What to produce:
Pick out the lines below that contain the string "Pipelines" and copy them all.

Record excerpts:
----------

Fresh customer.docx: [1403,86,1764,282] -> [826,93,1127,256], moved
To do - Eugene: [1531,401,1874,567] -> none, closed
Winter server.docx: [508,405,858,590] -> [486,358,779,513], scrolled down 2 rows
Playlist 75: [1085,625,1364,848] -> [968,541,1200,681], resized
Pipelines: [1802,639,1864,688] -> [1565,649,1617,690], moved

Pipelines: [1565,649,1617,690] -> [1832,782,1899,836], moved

----------

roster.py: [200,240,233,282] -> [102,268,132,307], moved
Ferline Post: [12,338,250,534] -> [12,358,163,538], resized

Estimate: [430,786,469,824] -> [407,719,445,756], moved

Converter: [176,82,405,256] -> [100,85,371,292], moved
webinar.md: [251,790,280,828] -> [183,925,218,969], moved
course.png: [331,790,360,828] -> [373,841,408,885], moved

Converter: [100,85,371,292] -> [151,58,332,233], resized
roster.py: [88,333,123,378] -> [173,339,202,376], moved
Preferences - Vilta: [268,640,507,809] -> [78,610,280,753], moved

----------

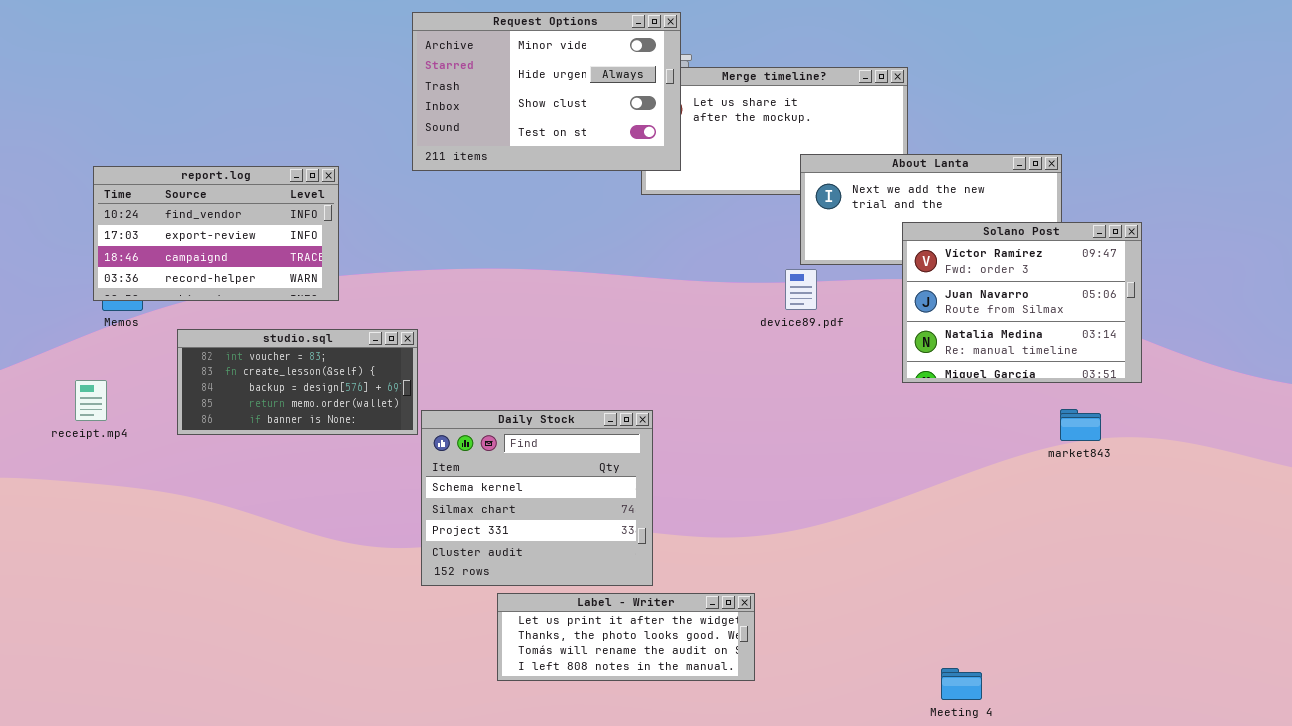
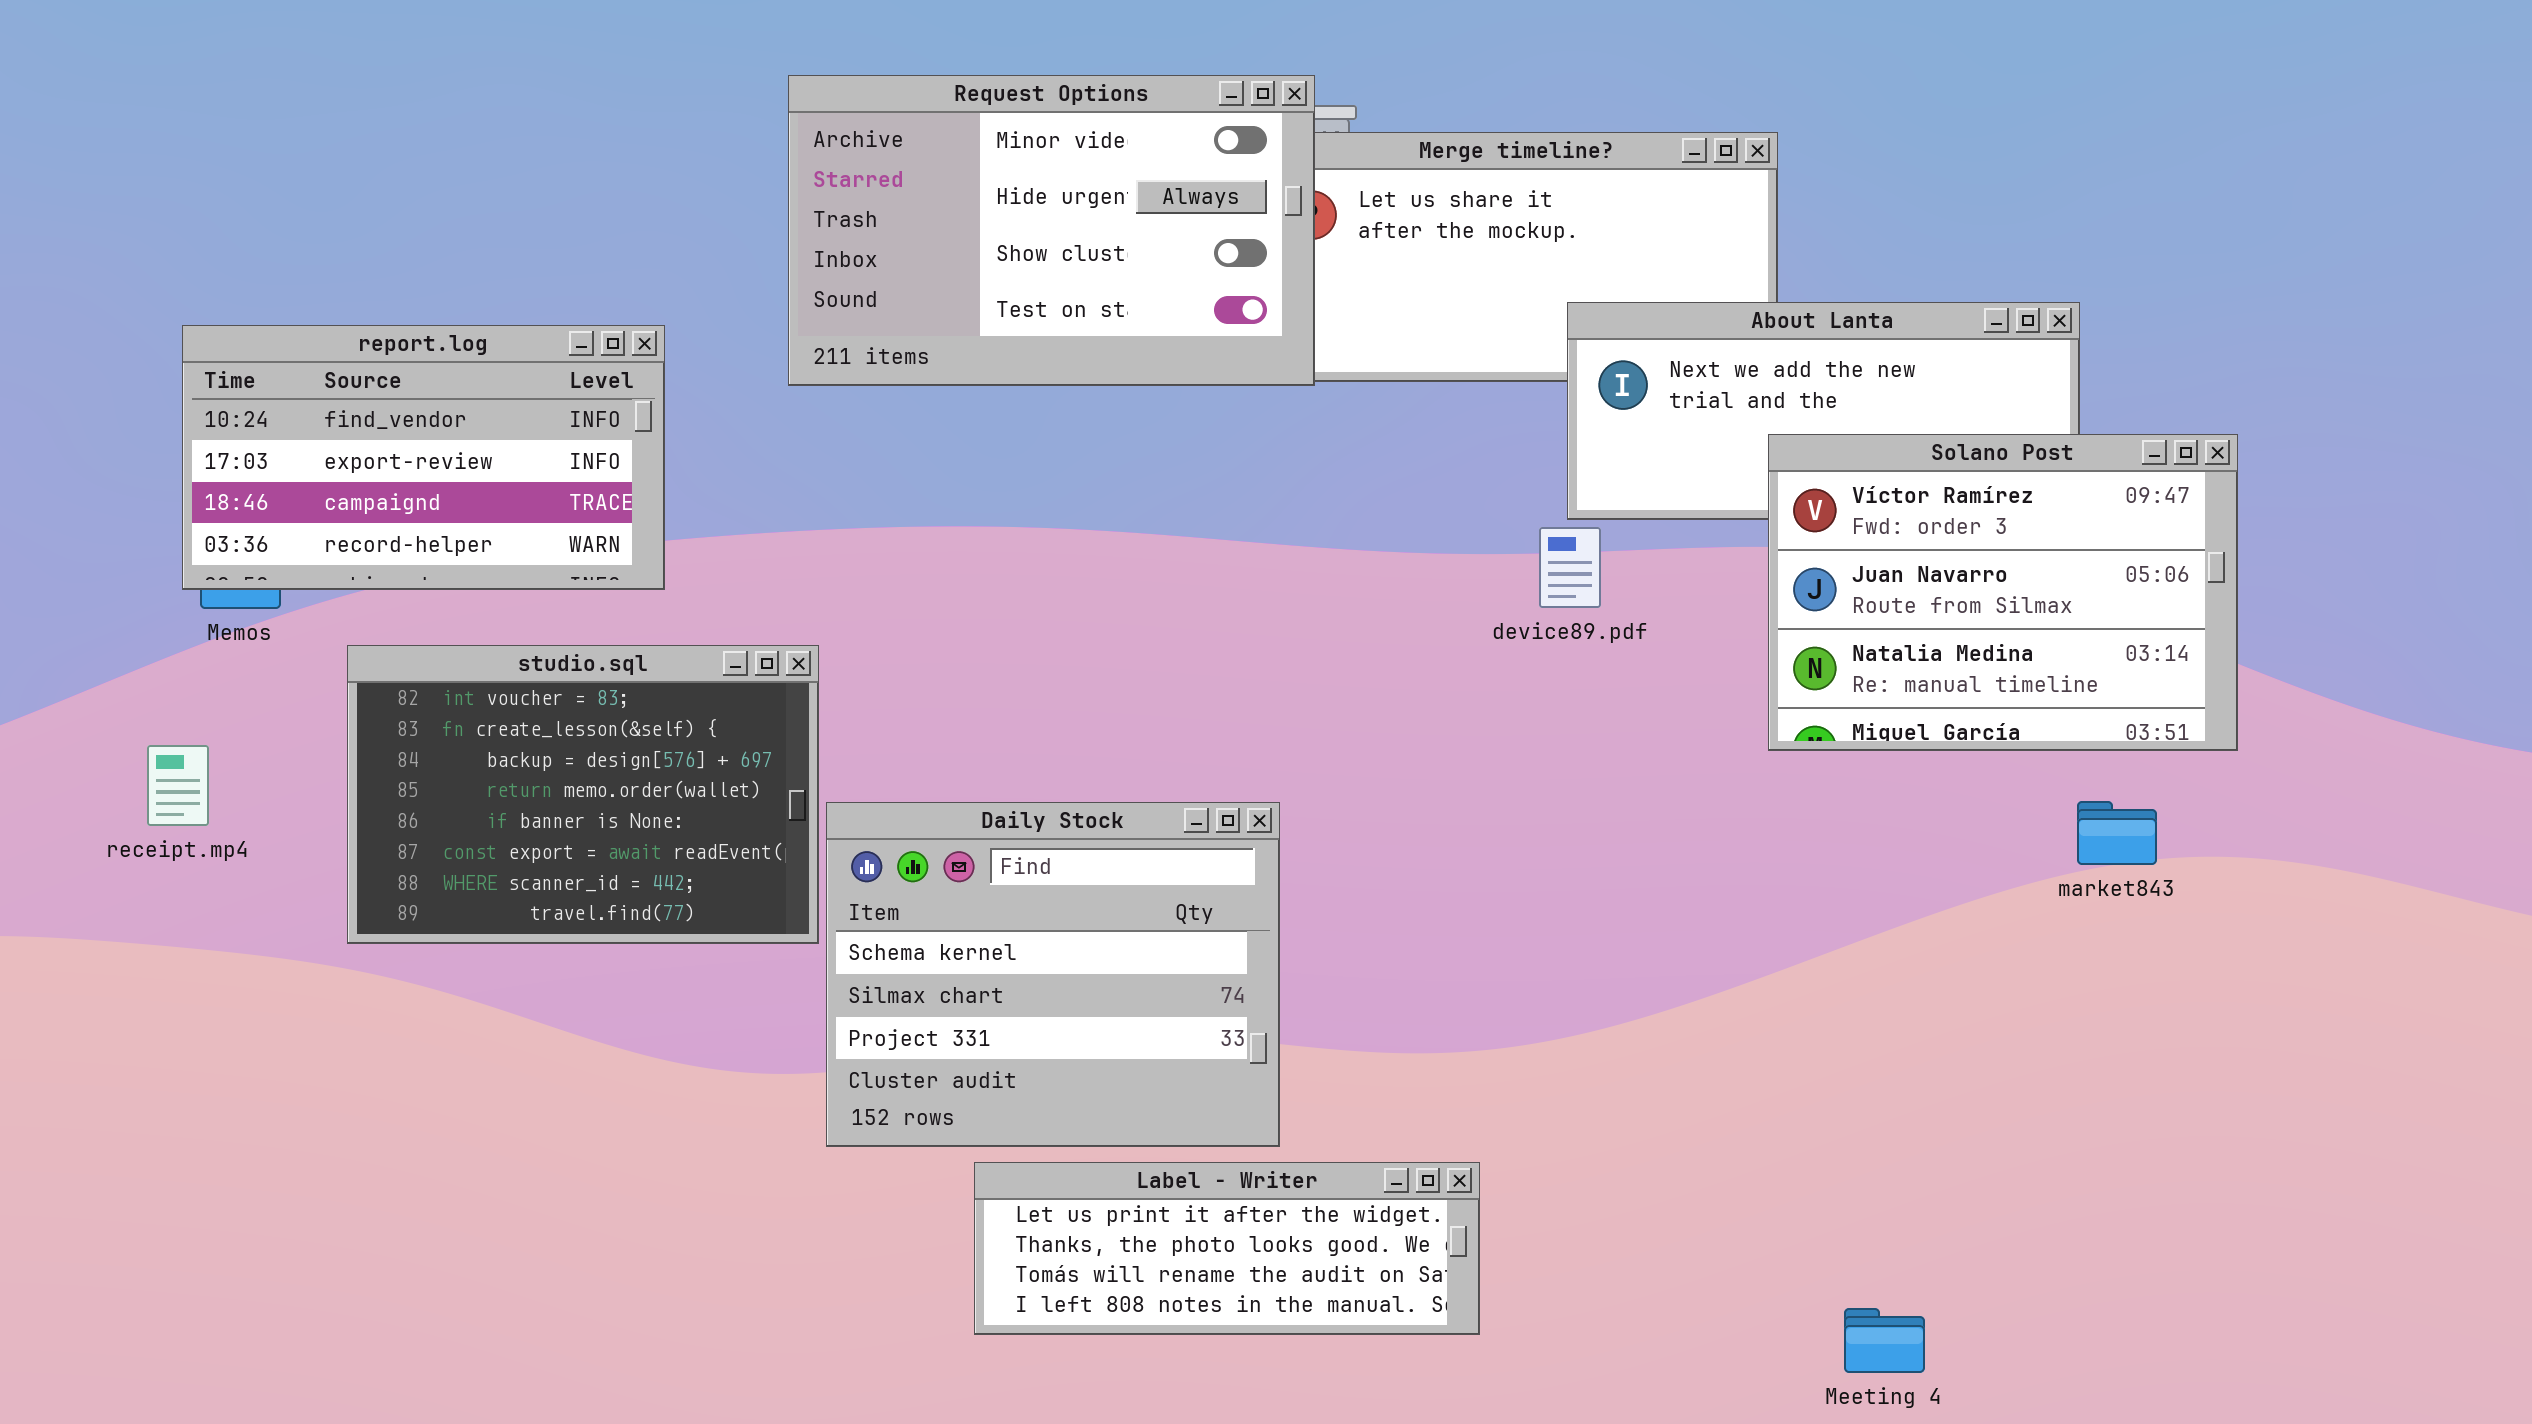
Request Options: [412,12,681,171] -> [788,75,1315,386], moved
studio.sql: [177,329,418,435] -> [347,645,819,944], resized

----------

Reply:
Pipelines: [1802,639,1864,688] -> [1565,649,1617,690], moved
Pipelines: [1565,649,1617,690] -> [1832,782,1899,836], moved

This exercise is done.